» **Description of the task**
Leave out the pictures and transcribe every entry below exactly.

(Scene change data)
━━━━━━━━━━━━━━━━━━━━

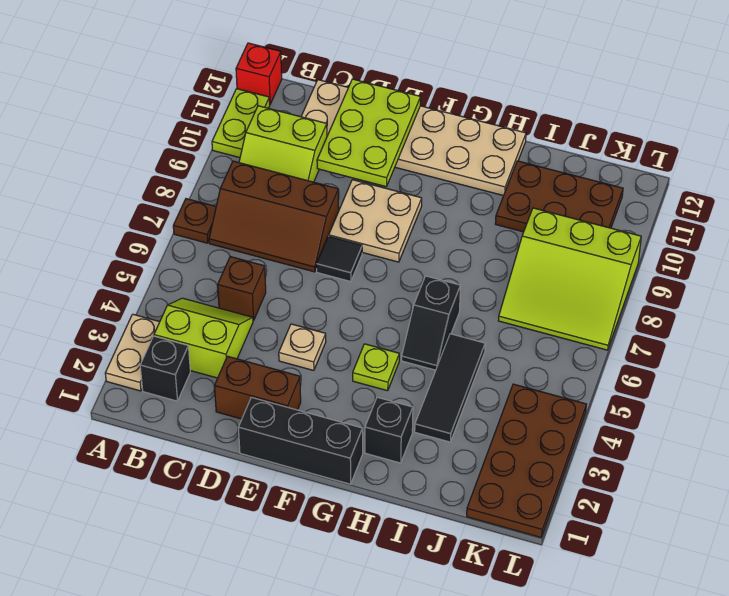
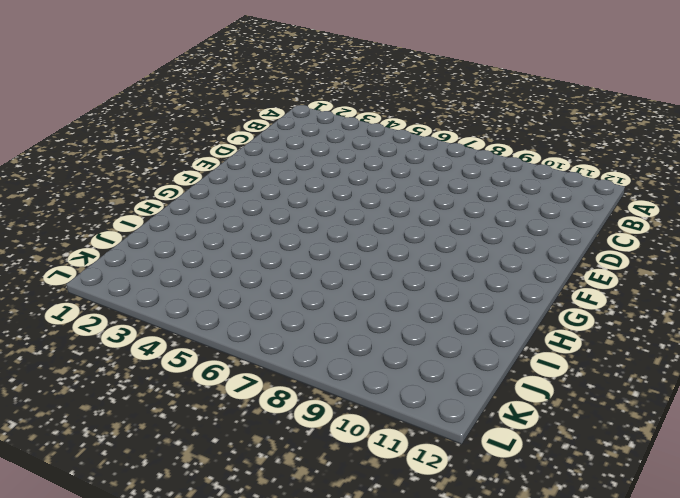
none -> tan plate A2:A3 level 1
none -> brown plate A7 level 1
none -> lime plate A10:A11 level 1

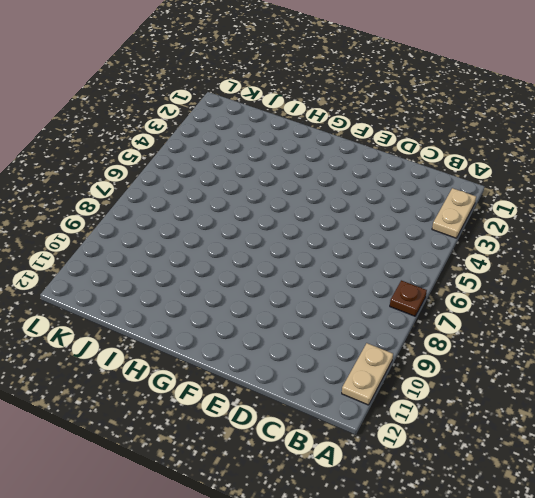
tan plate A10:A11 level 1 -> lime plate A10:A11 level 1
none -> red brick A12 level 1
none -> black brick B2 level 1
none -> lime slope B3:C4 level 1 top 3

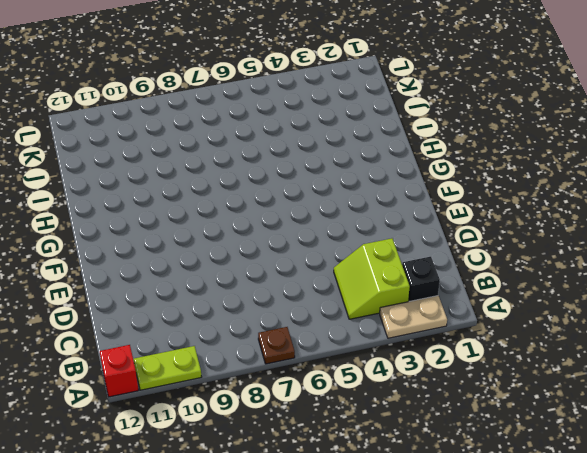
none -> brown slope B7:D8 level 1 top 8
none -> lime slope B9:C10 level 1 top 10
none -> brown brick C5 level 1

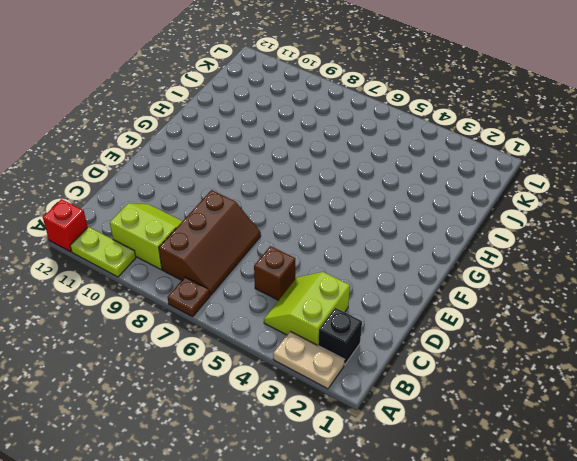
lime slope B9:C10 level 1 top B -> lime slope B9:C10 level 1 top 10
none -> tan plate C11:H12 level 1
none -> brown brick D2:E2 level 1
none -> black brick E1:G1 level 1

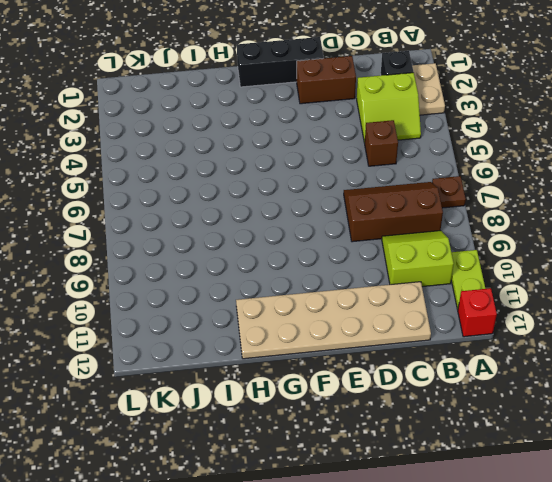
none -> tan plate E4 level 1
none -> black tile E7 level 1
none -> tan plate E8:F9 level 1

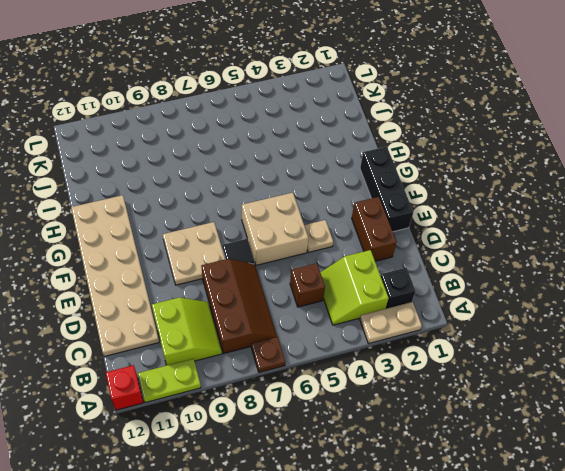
tan brick E5:F6 level 1 -> none
none -> lime plate G4 level 1
none -> black brick H2 level 1
none -> black slope H5:H6 level 1 top 6

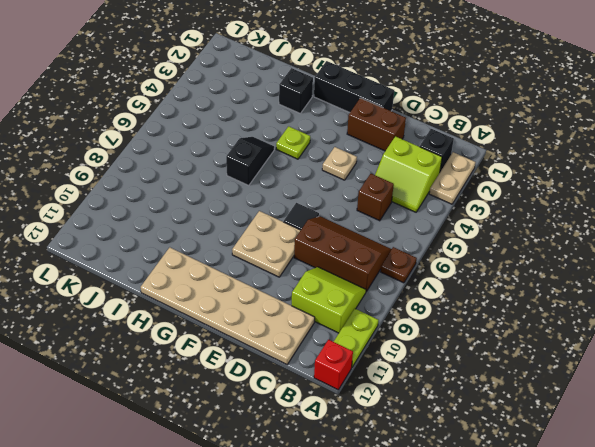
none -> black tile I3:I5 level 1
none -> brown plate I10:K11 level 1
none -> lime slope J7:L9 level 1 top 9

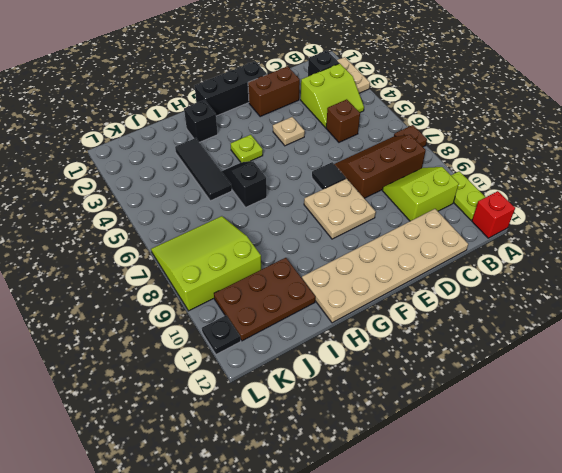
black plate L11 level 1 -> none
none -> brown plate K1:L4 level 1
none -> lime plate D10:E12 level 2

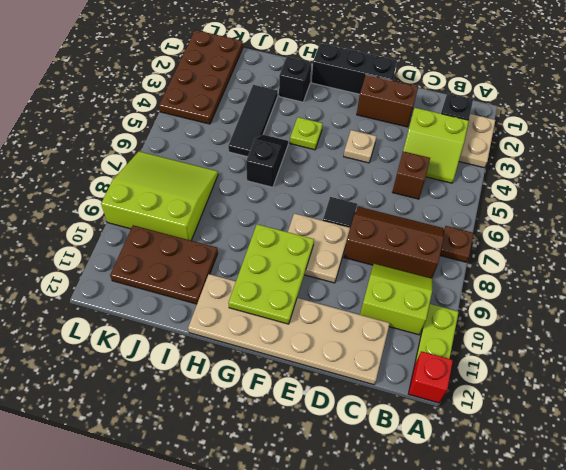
lime plate F9:G11 level 2 -> lime plate D10:E12 level 2

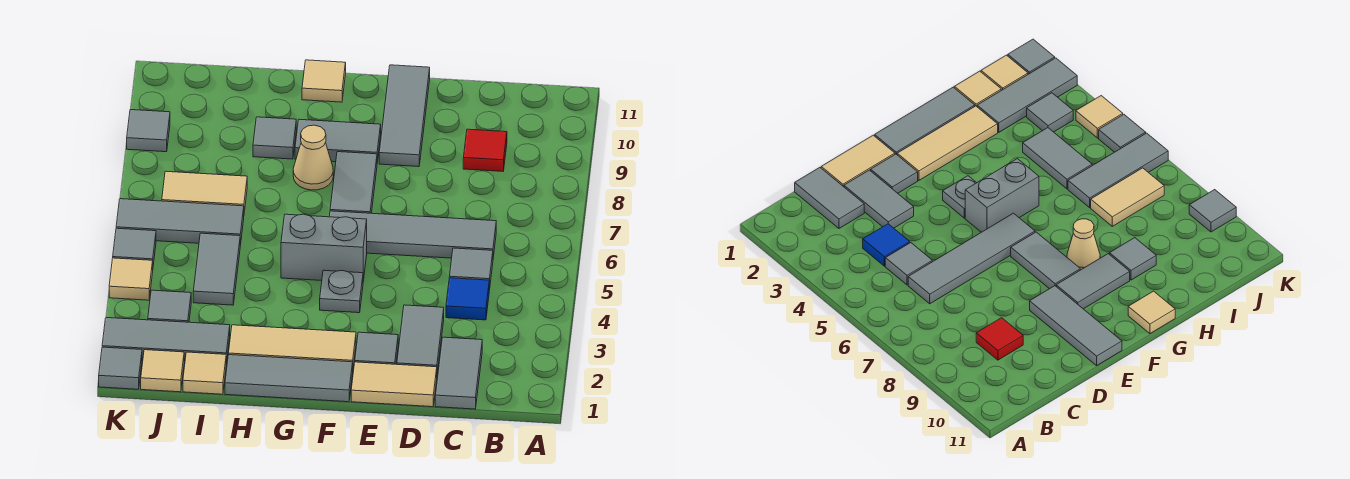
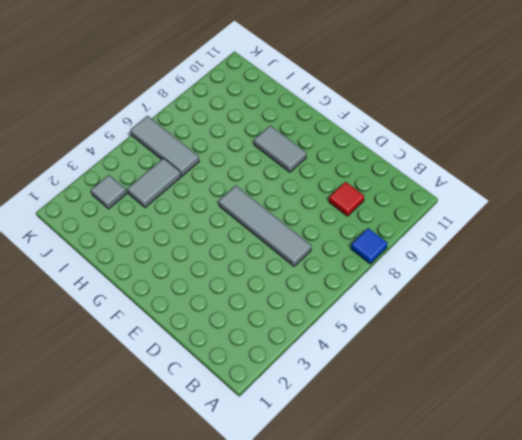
blue tile A8 level 1 -> blue tile C4 level 1
none -> grey tile C1:C2 level 1
none -> grey tile C5 level 1
none -> tan tile D1:E1 level 1

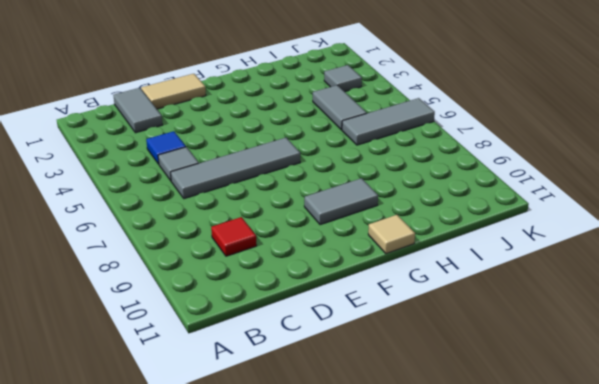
none -> grey tile D2:D3 level 1
none -> grey tile E2 level 1
none -> grey tile E9:E11 level 1

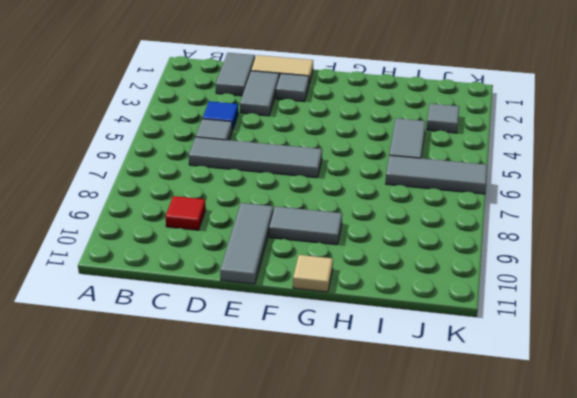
none -> grey tile F1:H1 level 1
none -> tan tile F2:H2 level 1
none -> grey plate F4 level 1

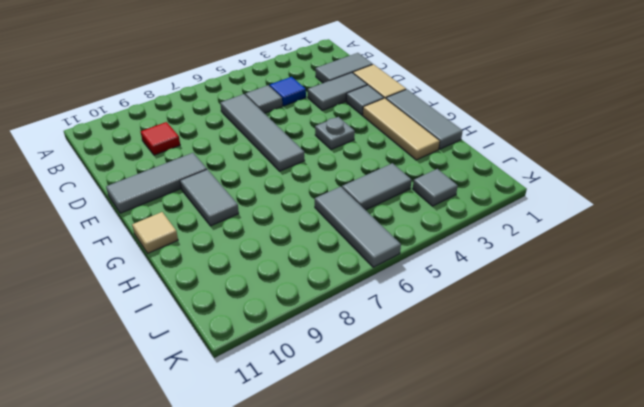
none -> grey brick F5:G5 level 1
none -> grey tile F7:F8 level 1
none -> tan cone G8 level 1

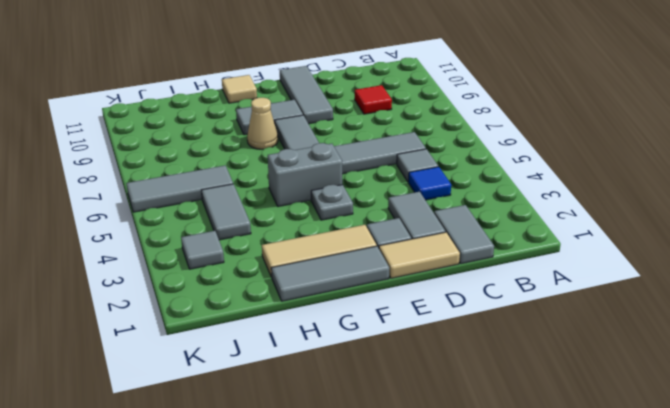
none -> grey tile H9 level 1
none -> tan tile I1 level 1
none -> grey tile I2:K2 level 1

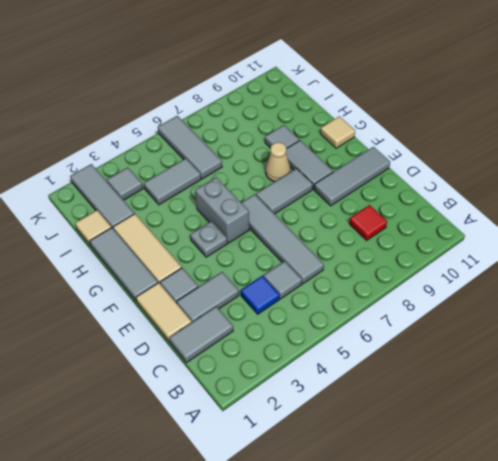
none -> tan tile I7:J7 level 1
none -> tan tile J1 level 1
none -> grey tile K1 level 1

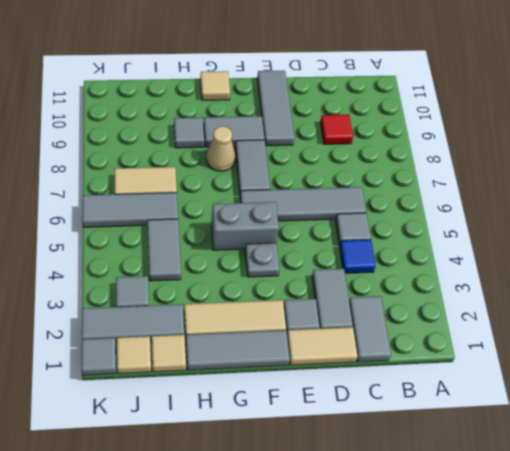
none -> tan tile K4 level 1
none -> grey tile K5 level 1
none -> grey tile K9 level 1

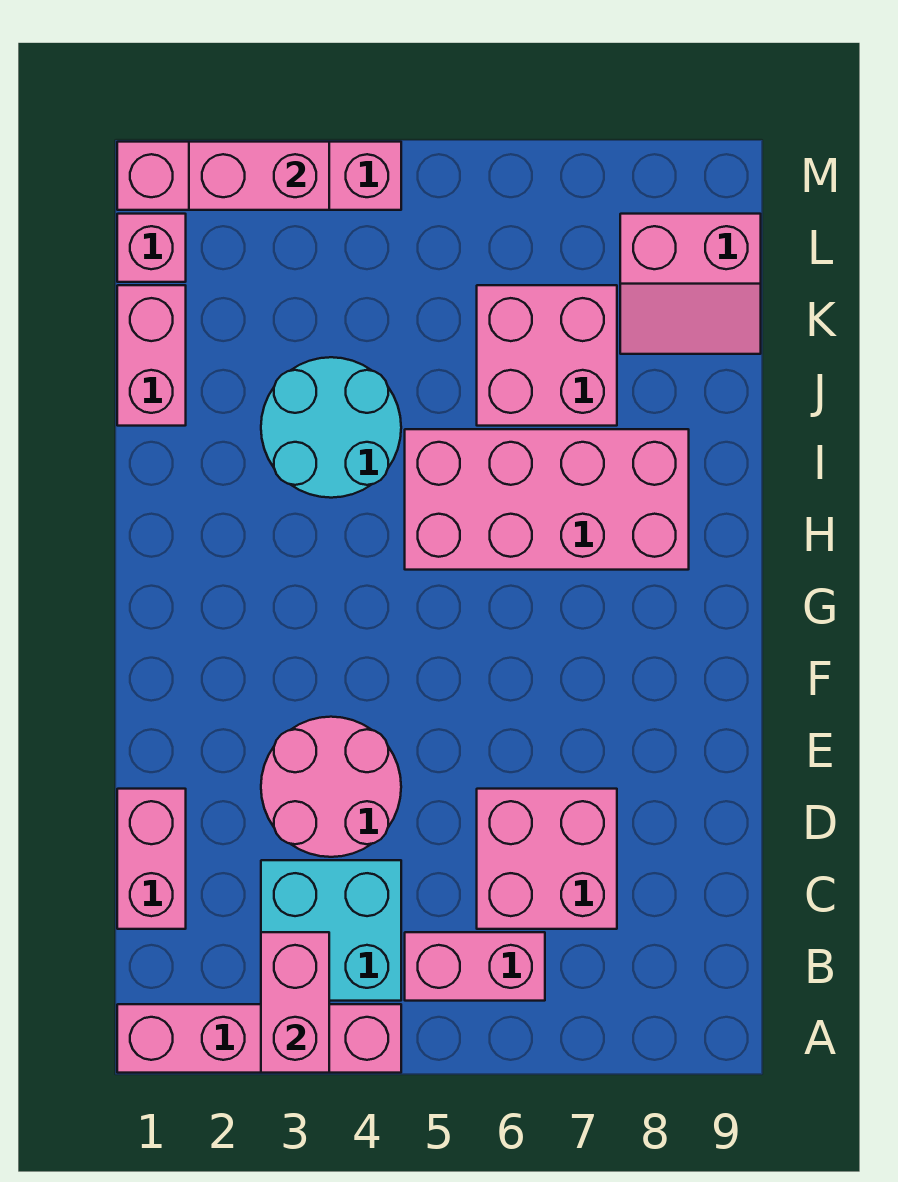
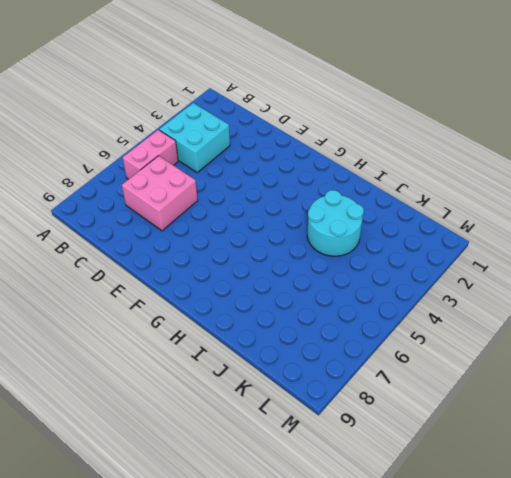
none -> pink brick A1:A4 level 1
none -> pink brick C1:D1 level 1
none -> pink round brick D3:E4 level 1

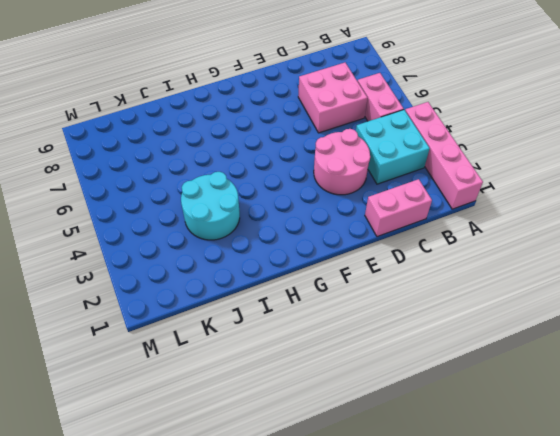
none -> pink brick H5:I8 level 1
none -> pink brick J1:K1 level 1
none -> pink brick J6:K7 level 1

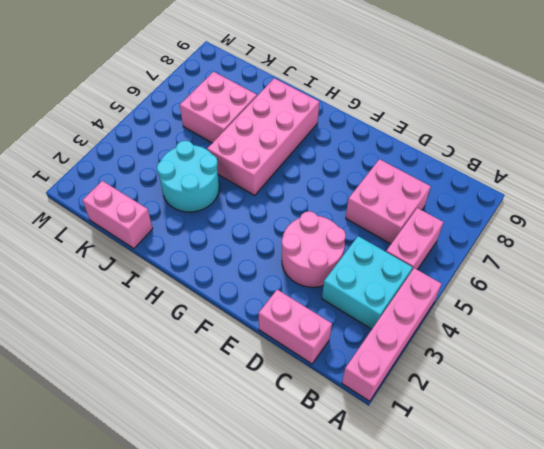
none -> pink slope K8:L9 level 1 top L
none -> pink brick L1 level 1
none -> pink brick M1:M4 level 1

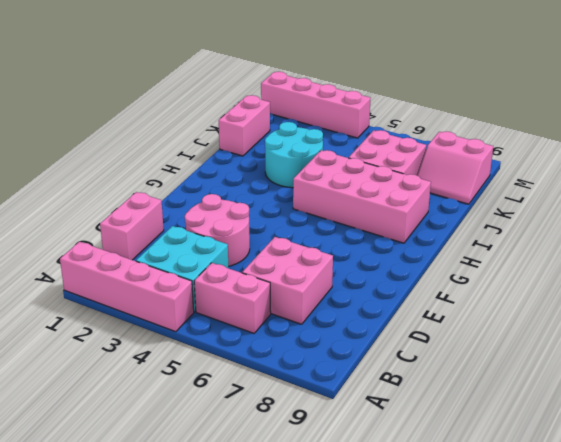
none -> pink brick L1 level 1
none -> pink brick A3:B3 level 2
none -> pink brick M2:M3 level 2

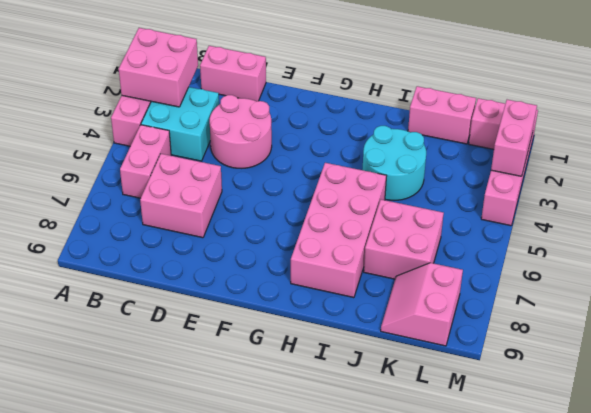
pink brick A2:B3 level 2 -> pink brick A3:B3 level 2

━━━━━━━━━━━━━━━━━━━━

» **Response**
none -> tan plate A2:A3 level 1
none -> brown plate A7 level 1
none -> lime plate A10:A11 level 1

tan plate A10:A11 level 1 -> lime plate A10:A11 level 1
none -> red brick A12 level 1
none -> black brick B2 level 1
none -> lime slope B3:C4 level 1 top 3

none -> brown slope B7:D8 level 1 top 8
none -> lime slope B9:C10 level 1 top 10
none -> brown brick C5 level 1

lime slope B9:C10 level 1 top B -> lime slope B9:C10 level 1 top 10
none -> tan plate C11:H12 level 1
none -> brown brick D2:E2 level 1
none -> black brick E1:G1 level 1

none -> tan plate E4 level 1
none -> black tile E7 level 1
none -> tan plate E8:F9 level 1

tan brick E5:F6 level 1 -> none
none -> lime plate G4 level 1
none -> black brick H2 level 1
none -> black slope H5:H6 level 1 top 6

none -> black tile I3:I5 level 1
none -> brown plate I10:K11 level 1
none -> lime slope J7:L9 level 1 top 9

black plate L11 level 1 -> none
none -> brown plate K1:L4 level 1
none -> lime plate D10:E12 level 2

lime plate F9:G11 level 2 -> lime plate D10:E12 level 2

blue tile A8 level 1 -> blue tile C4 level 1
none -> grey tile C1:C2 level 1
none -> grey tile C5 level 1
none -> tan tile D1:E1 level 1

none -> grey tile D2:D3 level 1
none -> grey tile E2 level 1
none -> grey tile E9:E11 level 1

none -> grey tile F1:H1 level 1
none -> tan tile F2:H2 level 1
none -> grey plate F4 level 1

none -> grey brick F5:G5 level 1
none -> grey tile F7:F8 level 1
none -> tan cone G8 level 1

none -> grey tile H9 level 1
none -> tan tile I1 level 1
none -> grey tile I2:K2 level 1

none -> tan tile I7:J7 level 1
none -> tan tile J1 level 1
none -> grey tile K1 level 1

none -> tan tile K4 level 1
none -> grey tile K5 level 1
none -> grey tile K9 level 1

none -> pink brick A1:A4 level 1
none -> pink brick C1:D1 level 1
none -> pink round brick D3:E4 level 1

none -> pink brick H5:I8 level 1
none -> pink brick J1:K1 level 1
none -> pink brick J6:K7 level 1

none -> pink slope K8:L9 level 1 top L
none -> pink brick L1 level 1
none -> pink brick M1:M4 level 1

none -> pink brick L1 level 1
none -> pink brick A3:B3 level 2
none -> pink brick M2:M3 level 2

pink brick A2:B3 level 2 -> pink brick A3:B3 level 2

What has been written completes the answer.